Stored records:
=== Begin Enclosure ===

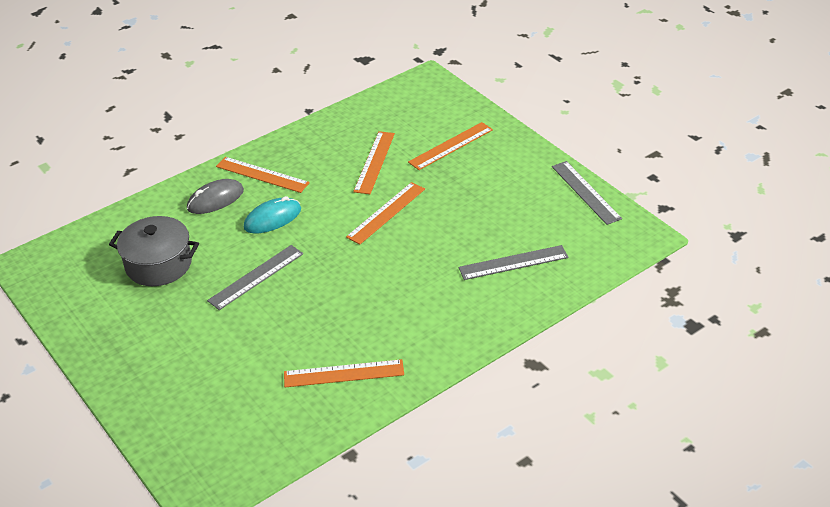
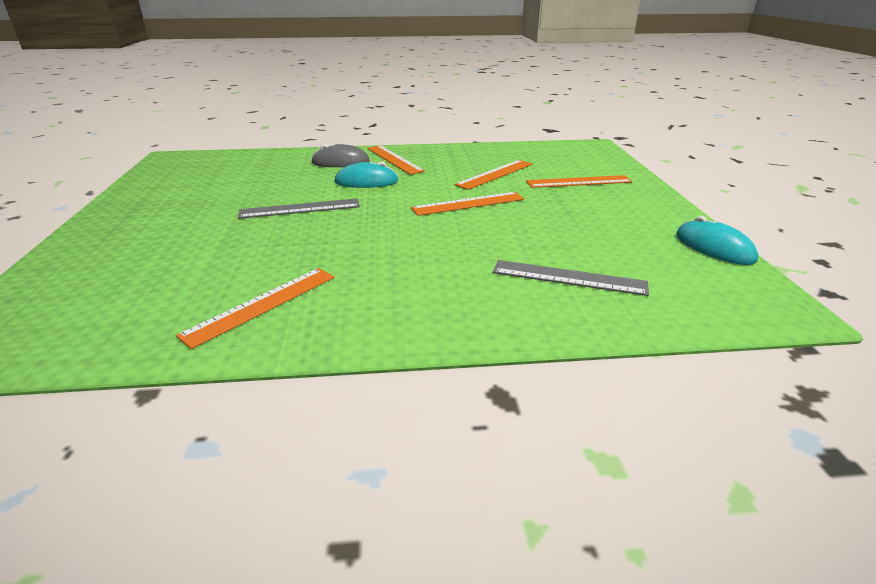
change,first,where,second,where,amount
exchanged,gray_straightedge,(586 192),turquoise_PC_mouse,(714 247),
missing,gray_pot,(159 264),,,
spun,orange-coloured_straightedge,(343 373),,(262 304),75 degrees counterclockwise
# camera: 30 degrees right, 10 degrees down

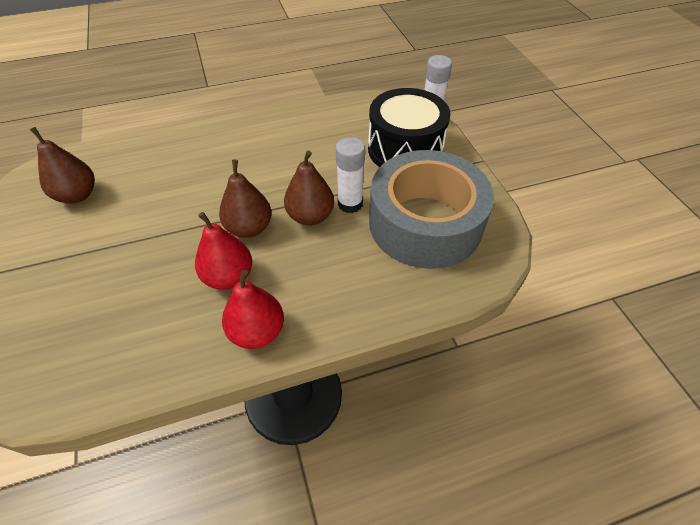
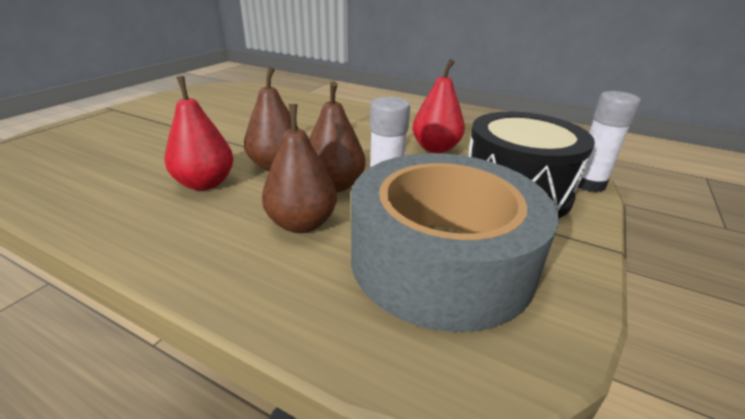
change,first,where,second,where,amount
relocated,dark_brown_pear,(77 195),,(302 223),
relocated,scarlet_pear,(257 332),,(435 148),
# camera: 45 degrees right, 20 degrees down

=== End Enclosure ===

— Instructions to follow —
Go through the records and pull out each line that includes the word "relocated".

— Solution to this exercise —
relocated,dark_brown_pear,(77 195),,(302 223),
relocated,scarlet_pear,(257 332),,(435 148),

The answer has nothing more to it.